**Problem:** Given the records below, transcribe each of them exactly.

**Available records:**

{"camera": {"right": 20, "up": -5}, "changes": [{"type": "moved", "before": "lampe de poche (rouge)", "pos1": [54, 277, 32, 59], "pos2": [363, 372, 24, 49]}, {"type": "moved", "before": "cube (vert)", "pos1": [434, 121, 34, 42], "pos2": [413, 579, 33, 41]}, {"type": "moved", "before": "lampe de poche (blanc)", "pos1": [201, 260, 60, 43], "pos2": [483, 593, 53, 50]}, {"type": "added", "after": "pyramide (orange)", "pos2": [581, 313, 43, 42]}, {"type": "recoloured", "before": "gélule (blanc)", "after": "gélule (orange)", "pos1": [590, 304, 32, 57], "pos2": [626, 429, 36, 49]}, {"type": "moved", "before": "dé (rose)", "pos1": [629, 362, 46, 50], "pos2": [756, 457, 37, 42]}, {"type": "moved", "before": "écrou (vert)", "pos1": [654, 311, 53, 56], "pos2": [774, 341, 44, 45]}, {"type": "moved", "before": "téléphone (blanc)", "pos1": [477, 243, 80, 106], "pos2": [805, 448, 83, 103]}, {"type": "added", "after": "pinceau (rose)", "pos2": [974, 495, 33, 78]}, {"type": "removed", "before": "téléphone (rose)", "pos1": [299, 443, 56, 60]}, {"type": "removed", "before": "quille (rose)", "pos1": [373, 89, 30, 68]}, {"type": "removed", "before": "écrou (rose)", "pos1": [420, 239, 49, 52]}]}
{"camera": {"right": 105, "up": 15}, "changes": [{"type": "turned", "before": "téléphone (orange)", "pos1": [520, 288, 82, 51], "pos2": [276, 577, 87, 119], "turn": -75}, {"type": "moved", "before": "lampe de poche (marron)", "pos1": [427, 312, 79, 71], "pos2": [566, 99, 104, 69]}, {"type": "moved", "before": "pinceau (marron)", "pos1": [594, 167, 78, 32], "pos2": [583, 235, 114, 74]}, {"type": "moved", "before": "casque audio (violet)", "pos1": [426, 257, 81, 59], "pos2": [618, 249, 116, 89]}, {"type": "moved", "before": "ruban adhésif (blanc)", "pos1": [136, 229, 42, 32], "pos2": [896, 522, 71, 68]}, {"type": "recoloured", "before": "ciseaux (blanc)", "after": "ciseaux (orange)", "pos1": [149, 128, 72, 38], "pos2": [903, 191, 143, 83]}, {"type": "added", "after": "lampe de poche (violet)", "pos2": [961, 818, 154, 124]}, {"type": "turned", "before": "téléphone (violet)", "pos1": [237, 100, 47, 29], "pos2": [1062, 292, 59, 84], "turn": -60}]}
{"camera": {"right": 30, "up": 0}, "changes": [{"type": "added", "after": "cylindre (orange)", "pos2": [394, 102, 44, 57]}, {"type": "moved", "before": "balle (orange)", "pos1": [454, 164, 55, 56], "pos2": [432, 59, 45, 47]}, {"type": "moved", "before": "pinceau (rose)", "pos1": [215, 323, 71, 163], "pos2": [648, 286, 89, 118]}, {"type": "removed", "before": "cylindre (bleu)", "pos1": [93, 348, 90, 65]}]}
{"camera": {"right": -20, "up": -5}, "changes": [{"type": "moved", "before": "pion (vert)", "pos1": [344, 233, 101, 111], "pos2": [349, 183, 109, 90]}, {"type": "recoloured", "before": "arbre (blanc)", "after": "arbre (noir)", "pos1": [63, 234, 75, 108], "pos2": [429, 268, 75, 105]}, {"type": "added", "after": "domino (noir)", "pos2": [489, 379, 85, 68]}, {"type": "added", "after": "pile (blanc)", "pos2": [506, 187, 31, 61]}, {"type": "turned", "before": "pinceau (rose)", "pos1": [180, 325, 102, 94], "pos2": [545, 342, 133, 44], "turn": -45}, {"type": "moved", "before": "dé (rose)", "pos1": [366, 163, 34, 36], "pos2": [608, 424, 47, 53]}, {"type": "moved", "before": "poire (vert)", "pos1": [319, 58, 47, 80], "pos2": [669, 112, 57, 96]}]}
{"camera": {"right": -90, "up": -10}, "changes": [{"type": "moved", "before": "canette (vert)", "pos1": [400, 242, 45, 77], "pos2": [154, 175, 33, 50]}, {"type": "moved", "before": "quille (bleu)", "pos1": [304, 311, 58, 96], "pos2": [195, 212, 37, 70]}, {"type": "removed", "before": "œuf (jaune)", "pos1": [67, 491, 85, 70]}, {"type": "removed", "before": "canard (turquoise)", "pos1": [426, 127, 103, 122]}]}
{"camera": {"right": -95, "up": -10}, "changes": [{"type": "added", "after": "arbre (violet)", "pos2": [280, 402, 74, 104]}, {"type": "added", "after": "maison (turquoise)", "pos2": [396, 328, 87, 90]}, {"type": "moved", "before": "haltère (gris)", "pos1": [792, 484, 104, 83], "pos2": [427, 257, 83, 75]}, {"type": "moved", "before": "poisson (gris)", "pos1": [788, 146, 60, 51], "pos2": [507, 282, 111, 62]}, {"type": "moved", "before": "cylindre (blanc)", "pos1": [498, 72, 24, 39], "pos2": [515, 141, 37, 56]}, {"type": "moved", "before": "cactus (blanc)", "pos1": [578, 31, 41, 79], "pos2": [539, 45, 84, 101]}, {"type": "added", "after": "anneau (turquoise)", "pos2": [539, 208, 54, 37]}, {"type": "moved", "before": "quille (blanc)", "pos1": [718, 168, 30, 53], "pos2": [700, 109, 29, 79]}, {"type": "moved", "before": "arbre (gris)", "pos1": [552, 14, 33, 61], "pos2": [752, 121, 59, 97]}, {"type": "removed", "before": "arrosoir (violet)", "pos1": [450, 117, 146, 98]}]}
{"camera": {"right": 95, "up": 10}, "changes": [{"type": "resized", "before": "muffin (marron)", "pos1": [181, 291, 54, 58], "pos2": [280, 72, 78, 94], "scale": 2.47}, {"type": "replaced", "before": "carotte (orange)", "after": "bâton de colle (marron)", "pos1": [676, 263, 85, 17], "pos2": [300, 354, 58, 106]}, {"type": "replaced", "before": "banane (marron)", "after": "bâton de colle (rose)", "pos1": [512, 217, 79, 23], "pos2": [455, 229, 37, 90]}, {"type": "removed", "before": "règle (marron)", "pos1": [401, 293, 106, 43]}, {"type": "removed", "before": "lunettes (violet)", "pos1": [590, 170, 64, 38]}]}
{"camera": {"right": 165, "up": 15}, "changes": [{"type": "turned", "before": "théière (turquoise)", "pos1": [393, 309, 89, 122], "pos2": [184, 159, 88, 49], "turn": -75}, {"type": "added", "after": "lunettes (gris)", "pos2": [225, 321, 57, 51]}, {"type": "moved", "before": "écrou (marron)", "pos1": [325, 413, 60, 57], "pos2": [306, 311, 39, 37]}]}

**Worked solution:**
{"camera": {"right": 20, "up": -5}, "changes": [{"type": "moved", "before": "lampe de poche (rouge)", "pos1": [54, 277, 32, 59], "pos2": [363, 372, 24, 49]}, {"type": "moved", "before": "cube (vert)", "pos1": [434, 121, 34, 42], "pos2": [413, 579, 33, 41]}, {"type": "moved", "before": "lampe de poche (blanc)", "pos1": [201, 260, 60, 43], "pos2": [483, 593, 53, 50]}, {"type": "added", "after": "pyramide (orange)", "pos2": [581, 313, 43, 42]}, {"type": "recoloured", "before": "gélule (blanc)", "after": "gélule (orange)", "pos1": [590, 304, 32, 57], "pos2": [626, 429, 36, 49]}, {"type": "moved", "before": "dé (rose)", "pos1": [629, 362, 46, 50], "pos2": [756, 457, 37, 42]}, {"type": "moved", "before": "écrou (vert)", "pos1": [654, 311, 53, 56], "pos2": [774, 341, 44, 45]}, {"type": "moved", "before": "téléphone (blanc)", "pos1": [477, 243, 80, 106], "pos2": [805, 448, 83, 103]}, {"type": "added", "after": "pinceau (rose)", "pos2": [974, 495, 33, 78]}, {"type": "removed", "before": "téléphone (rose)", "pos1": [299, 443, 56, 60]}, {"type": "removed", "before": "quille (rose)", "pos1": [373, 89, 30, 68]}, {"type": "removed", "before": "écrou (rose)", "pos1": [420, 239, 49, 52]}]}
{"camera": {"right": 105, "up": 15}, "changes": [{"type": "turned", "before": "téléphone (orange)", "pos1": [520, 288, 82, 51], "pos2": [276, 577, 87, 119], "turn": -75}, {"type": "moved", "before": "lampe de poche (marron)", "pos1": [427, 312, 79, 71], "pos2": [566, 99, 104, 69]}, {"type": "moved", "before": "pinceau (marron)", "pos1": [594, 167, 78, 32], "pos2": [583, 235, 114, 74]}, {"type": "moved", "before": "casque audio (violet)", "pos1": [426, 257, 81, 59], "pos2": [618, 249, 116, 89]}, {"type": "moved", "before": "ruban adhésif (blanc)", "pos1": [136, 229, 42, 32], "pos2": [896, 522, 71, 68]}, {"type": "recoloured", "before": "ciseaux (blanc)", "after": "ciseaux (orange)", "pos1": [149, 128, 72, 38], "pos2": [903, 191, 143, 83]}, {"type": "added", "after": "lampe de poche (violet)", "pos2": [961, 818, 154, 124]}, {"type": "turned", "before": "téléphone (violet)", "pos1": [237, 100, 47, 29], "pos2": [1062, 292, 59, 84], "turn": -60}]}
{"camera": {"right": 30, "up": 0}, "changes": [{"type": "added", "after": "cylindre (orange)", "pos2": [394, 102, 44, 57]}, {"type": "moved", "before": "balle (orange)", "pos1": [454, 164, 55, 56], "pos2": [432, 59, 45, 47]}, {"type": "moved", "before": "pinceau (rose)", "pos1": [215, 323, 71, 163], "pos2": [648, 286, 89, 118]}, {"type": "removed", "before": "cylindre (bleu)", "pos1": [93, 348, 90, 65]}]}
{"camera": {"right": -20, "up": -5}, "changes": [{"type": "moved", "before": "pion (vert)", "pos1": [344, 233, 101, 111], "pos2": [349, 183, 109, 90]}, {"type": "recoloured", "before": "arbre (blanc)", "after": "arbre (noir)", "pos1": [63, 234, 75, 108], "pos2": [429, 268, 75, 105]}, {"type": "added", "after": "domino (noir)", "pos2": [489, 379, 85, 68]}, {"type": "added", "after": "pile (blanc)", "pos2": [506, 187, 31, 61]}, {"type": "turned", "before": "pinceau (rose)", "pos1": [180, 325, 102, 94], "pos2": [545, 342, 133, 44], "turn": -45}, {"type": "moved", "before": "dé (rose)", "pos1": [366, 163, 34, 36], "pos2": [608, 424, 47, 53]}, {"type": "moved", "before": "poire (vert)", "pos1": [319, 58, 47, 80], "pos2": [669, 112, 57, 96]}]}
{"camera": {"right": -90, "up": -10}, "changes": [{"type": "moved", "before": "canette (vert)", "pos1": [400, 242, 45, 77], "pos2": [154, 175, 33, 50]}, {"type": "moved", "before": "quille (bleu)", "pos1": [304, 311, 58, 96], "pos2": [195, 212, 37, 70]}, {"type": "removed", "before": "œuf (jaune)", "pos1": [67, 491, 85, 70]}, {"type": "removed", "before": "canard (turquoise)", "pos1": [426, 127, 103, 122]}]}
{"camera": {"right": -95, "up": -10}, "changes": [{"type": "added", "after": "arbre (violet)", "pos2": [280, 402, 74, 104]}, {"type": "added", "after": "maison (turquoise)", "pos2": [396, 328, 87, 90]}, {"type": "moved", "before": "haltère (gris)", "pos1": [792, 484, 104, 83], "pos2": [427, 257, 83, 75]}, {"type": "moved", "before": "poisson (gris)", "pos1": [788, 146, 60, 51], "pos2": [507, 282, 111, 62]}, {"type": "moved", "before": "cylindre (blanc)", "pos1": [498, 72, 24, 39], "pos2": [515, 141, 37, 56]}, {"type": "moved", "before": "cactus (blanc)", "pos1": [578, 31, 41, 79], "pos2": [539, 45, 84, 101]}, {"type": "added", "after": "anneau (turquoise)", "pos2": [539, 208, 54, 37]}, {"type": "moved", "before": "quille (blanc)", "pos1": [718, 168, 30, 53], "pos2": [700, 109, 29, 79]}, {"type": "moved", "before": "arbre (gris)", "pos1": [552, 14, 33, 61], "pos2": [752, 121, 59, 97]}, {"type": "removed", "before": "arrosoir (violet)", "pos1": [450, 117, 146, 98]}]}
{"camera": {"right": 95, "up": 10}, "changes": [{"type": "resized", "before": "muffin (marron)", "pos1": [181, 291, 54, 58], "pos2": [280, 72, 78, 94], "scale": 2.47}, {"type": "replaced", "before": "carotte (orange)", "after": "bâton de colle (marron)", "pos1": [676, 263, 85, 17], "pos2": [300, 354, 58, 106]}, {"type": "replaced", "before": "banane (marron)", "after": "bâton de colle (rose)", "pos1": [512, 217, 79, 23], "pos2": [455, 229, 37, 90]}, {"type": "removed", "before": "règle (marron)", "pos1": [401, 293, 106, 43]}, {"type": "removed", "before": "lunettes (violet)", "pos1": [590, 170, 64, 38]}]}
{"camera": {"right": 165, "up": 15}, "changes": [{"type": "turned", "before": "théière (turquoise)", "pos1": [393, 309, 89, 122], "pos2": [184, 159, 88, 49], "turn": -75}, {"type": "added", "after": "lunettes (gris)", "pos2": [225, 321, 57, 51]}, {"type": "moved", "before": "écrou (marron)", "pos1": [325, 413, 60, 57], "pos2": [306, 311, 39, 37]}]}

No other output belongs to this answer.